[Colored object listings]
»»

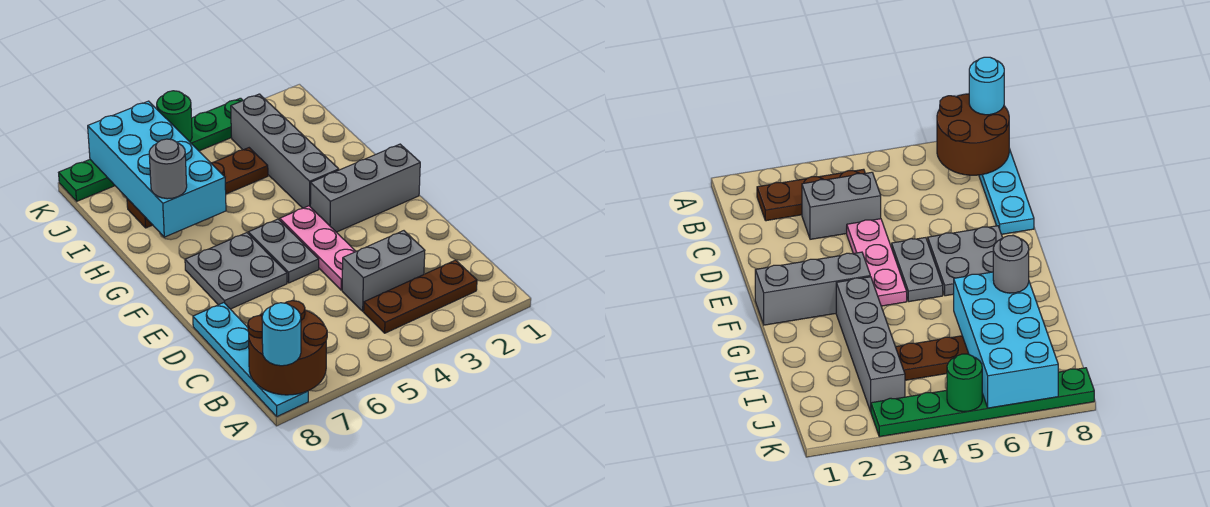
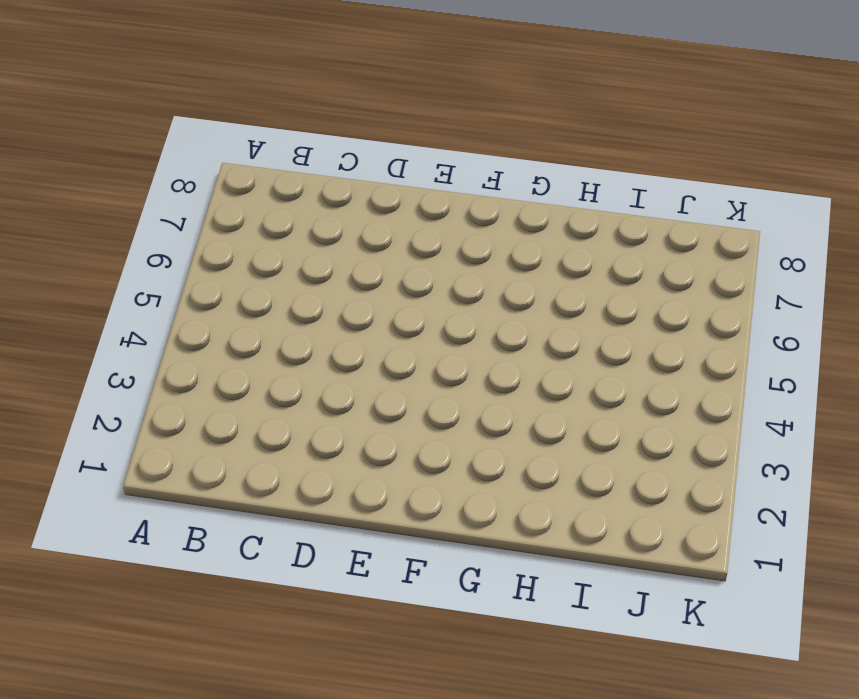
none -> cyan plate A8:D8 level 1
none -> brown plate B2:B4 level 1
none -> grey brick C3:C4 level 1

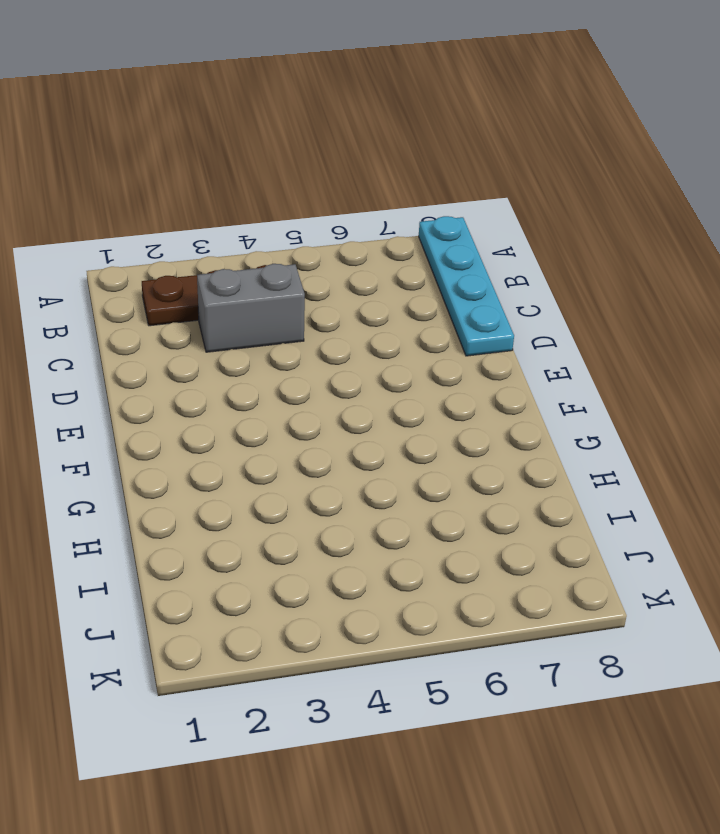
none -> pink plate D4:F4 level 1
none -> grey plate E5:F5 level 1
none -> grey plate E6:F7 level 1

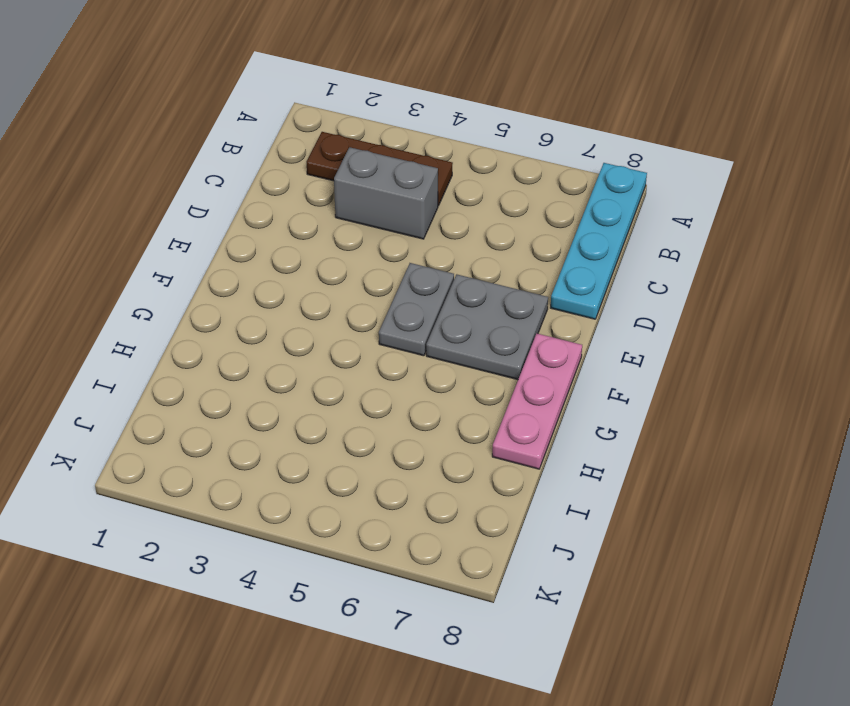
pink plate F8:H8 level 1 -> pink plate D4:F4 level 1
none -> grey brick F1:F3 level 1
none -> grey brick G3:J3 level 1
none -> brown plate I4:I7 level 1

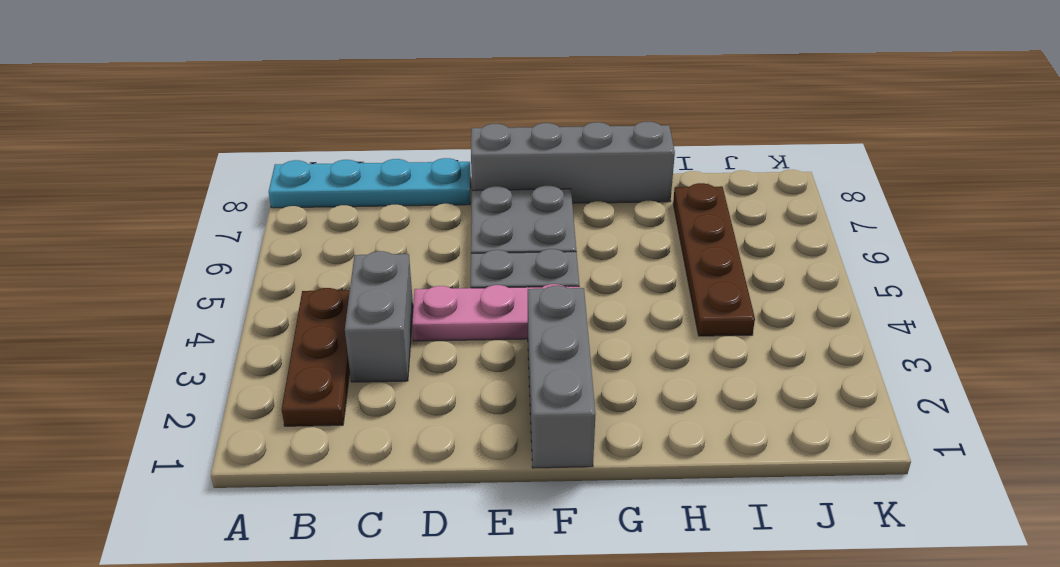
grey brick E8:H8 level 1 -> grey brick G3:J3 level 1
none -> green plate K3:K8 level 1
none -> brown round brick A7:B8 level 2
none -> cyan brick H6:K7 level 2

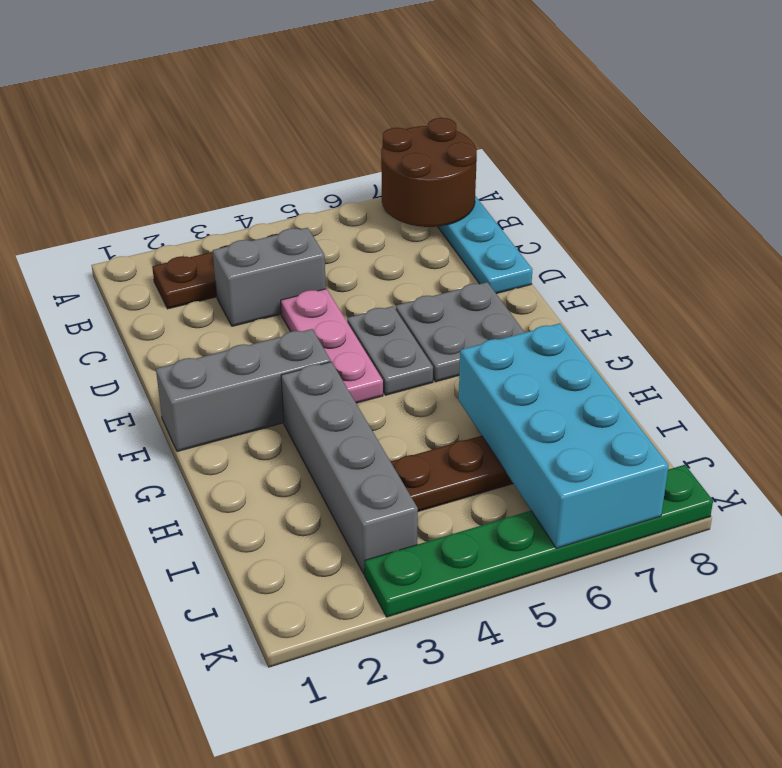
none -> green round brick K5 level 2
none -> cyan round brick A8 level 3
none -> grey round brick H7 level 3

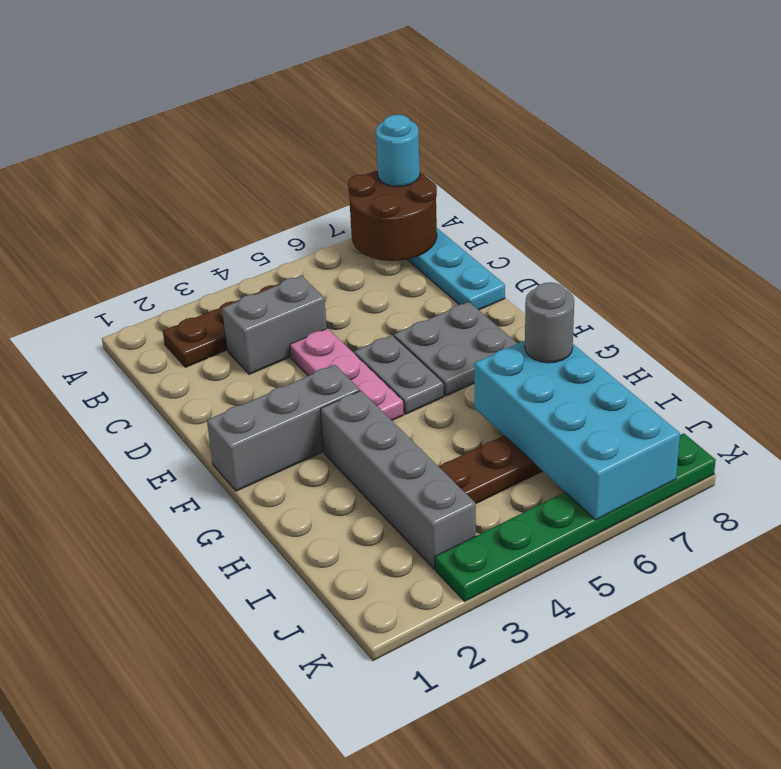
none -> green round brick K5 level 2

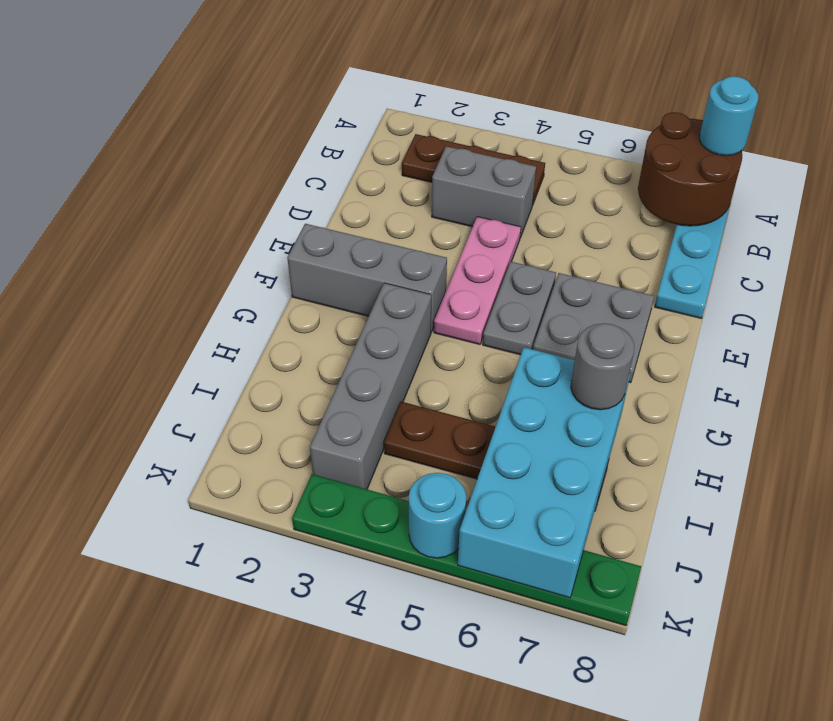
cyan round brick K5 level 2 -> green round brick K5 level 2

««

The records are to be duplicated in full and exactly, with images left out.

none -> cyan plate A8:D8 level 1
none -> brown plate B2:B4 level 1
none -> grey brick C3:C4 level 1

none -> pink plate D4:F4 level 1
none -> grey plate E5:F5 level 1
none -> grey plate E6:F7 level 1

pink plate F8:H8 level 1 -> pink plate D4:F4 level 1
none -> grey brick F1:F3 level 1
none -> grey brick G3:J3 level 1
none -> brown plate I4:I7 level 1

grey brick E8:H8 level 1 -> grey brick G3:J3 level 1
none -> green plate K3:K8 level 1
none -> brown round brick A7:B8 level 2
none -> cyan brick H6:K7 level 2

none -> green round brick K5 level 2
none -> cyan round brick A8 level 3
none -> grey round brick H7 level 3

none -> green round brick K5 level 2

cyan round brick K5 level 2 -> green round brick K5 level 2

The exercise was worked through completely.